### TASK DESCRIPTION
Give back, unaltered, the lines from the one with "gray rectangle: (428, 266)" to the end of the material, omitting pictures.

### SUPPLIED DATA
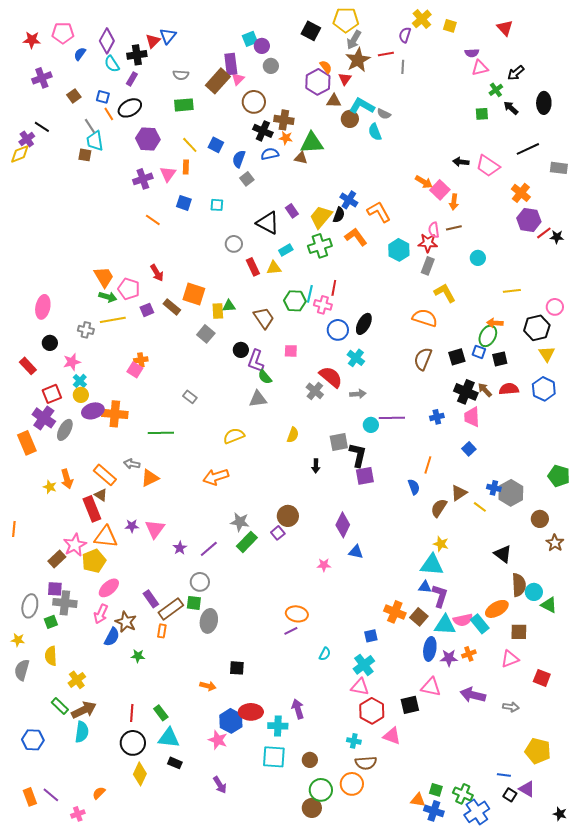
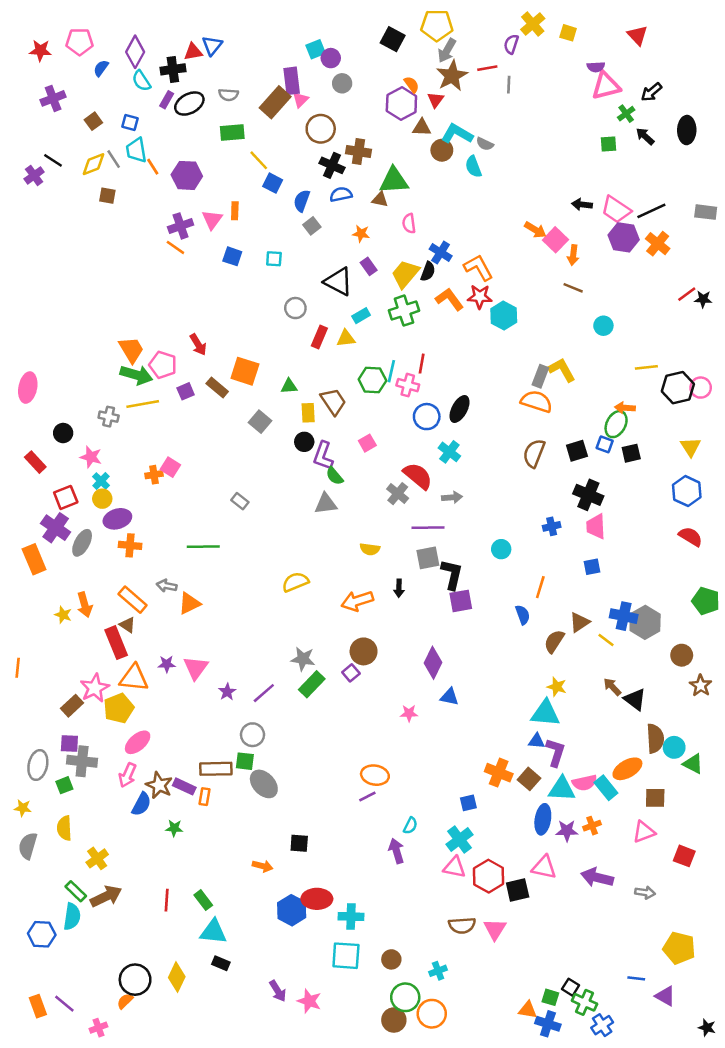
red triangle: (153, 41) -> (193, 52), turned 35
pink triangle: (480, 68) -> (606, 86), size x1.4
black ellipse: (130, 108) -> (189, 104), moved
orange line: (109, 114) -> (153, 167), moved
orange star: (286, 138) -> (361, 234), moved
cyan trapezoid: (95, 141) -> (136, 150), moved
yellow line: (190, 145) -> (259, 160), moved
black line: (528, 149) -> (651, 211), moved
yellow diamond: (20, 154) -> (93, 164), moved
orange line: (153, 220) -> (175, 247), moved
purple hexagon: (529, 220) -> (624, 237), moved
brown line: (454, 228) -> (573, 288), turned 35
pink semicircle: (434, 230) -> (409, 223), moved
red star: (428, 243) -> (480, 297), moved
gray rectangle: (428, 266) -> (540, 376), moved
red rectangle: (253, 267) -> (319, 337), turned 48
green arrow: (108, 297) -> (136, 375), size x1.4
pink ellipse: (43, 307) -> (28, 388), moved
yellow rectangle: (218, 311) -> (308, 413), moved
black hexagon: (537, 328) -> (678, 388), moved
pink square: (291, 351) -> (367, 443), turned -32
orange cross: (141, 360) -> (154, 475), moved
pink star: (72, 362) -> (91, 457), turned 30
red semicircle: (509, 389) -> (691, 537), moved, turned 36
brown arrow: (485, 390) -> (612, 687), moved
orange cross: (115, 414) -> (130, 545), moved, size x0.7
purple line: (392, 418) -> (428, 528), moved
cyan circle: (371, 425) -> (501, 549), moved
yellow semicircle: (293, 435) -> (370, 549), turned 77
yellow semicircle: (234, 436) -> (295, 582), moved
blue square: (469, 449) -> (592, 567), turned 32
orange arrow: (216, 477) -> (357, 601), moved
blue cross: (494, 488) -> (624, 616), size x1.5
purple rectangle: (151, 599) -> (184, 786), moved, turned -30
brown rectangle: (171, 609) -> (216, 769), turned 35
gray ellipse: (209, 621) -> (264, 784), turned -55
purple arrow: (298, 709) -> (396, 851), moved
red hexagon: (372, 711) -> (489, 876), moved
cyan semicircle: (82, 732) -> (72, 917), moved
pink triangle: (392, 736) -> (495, 929), turned 42
pink star: (218, 740) -> (309, 1001), moved
cyan cross: (354, 741) -> (438, 971), moved, turned -32
black circle: (133, 743) -> (135, 980), moved
brown semicircle: (366, 763) -> (462, 925), moved
orange circle: (352, 784) -> (432, 1014), moved
black square: (510, 795) -> (571, 987), moved
blue cross: (477, 812) -> (602, 1025), size x0.7

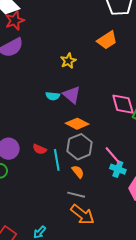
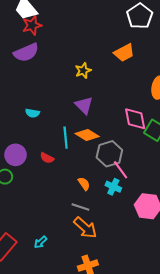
cyan semicircle: (53, 96) -> (32, 113), moved
gray hexagon: (79, 147) -> (109, 154), moved
cyan line: (57, 160) -> (66, 138), moved
cyan cross: (118, 169) -> (113, 187), moved

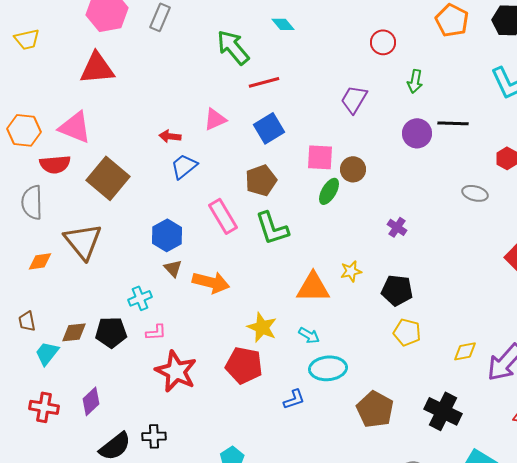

### EXERCISE RESPONSE
gray rectangle: (428, 266) -> (540, 376), moved
red rectangle: (253, 267) -> (319, 337), turned 48
green arrow: (108, 297) -> (136, 375), size x1.4
pink ellipse: (43, 307) -> (28, 388), moved
yellow rectangle: (218, 311) -> (308, 413), moved
black hexagon: (537, 328) -> (678, 388), moved
pink square: (291, 351) -> (367, 443), turned -32
orange cross: (141, 360) -> (154, 475), moved
pink star: (72, 362) -> (91, 457), turned 30
red semicircle: (509, 389) -> (691, 537), moved, turned 36
brown arrow: (485, 390) -> (612, 687), moved
orange cross: (115, 414) -> (130, 545), moved, size x0.7
purple line: (392, 418) -> (428, 528), moved
cyan circle: (371, 425) -> (501, 549), moved
yellow semicircle: (293, 435) -> (370, 549), turned 77
yellow semicircle: (234, 436) -> (295, 582), moved
blue square: (469, 449) -> (592, 567), turned 32
orange arrow: (216, 477) -> (357, 601), moved
blue cross: (494, 488) -> (624, 616), size x1.5
purple rectangle: (151, 599) -> (184, 786), moved, turned -30
brown rectangle: (171, 609) -> (216, 769), turned 35
gray ellipse: (209, 621) -> (264, 784), turned -55
purple arrow: (298, 709) -> (396, 851), moved
red hexagon: (372, 711) -> (489, 876), moved
cyan semicircle: (82, 732) -> (72, 917), moved
pink triangle: (392, 736) -> (495, 929), turned 42
pink star: (218, 740) -> (309, 1001), moved
cyan cross: (354, 741) -> (438, 971), moved, turned -32
black circle: (133, 743) -> (135, 980), moved
brown semicircle: (366, 763) -> (462, 925), moved
orange circle: (352, 784) -> (432, 1014), moved
black square: (510, 795) -> (571, 987), moved
blue cross: (477, 812) -> (602, 1025), size x0.7

cyan semicircle: (53, 96) -> (32, 113), moved
gray hexagon: (79, 147) -> (109, 154), moved
cyan line: (57, 160) -> (66, 138), moved
cyan cross: (118, 169) -> (113, 187), moved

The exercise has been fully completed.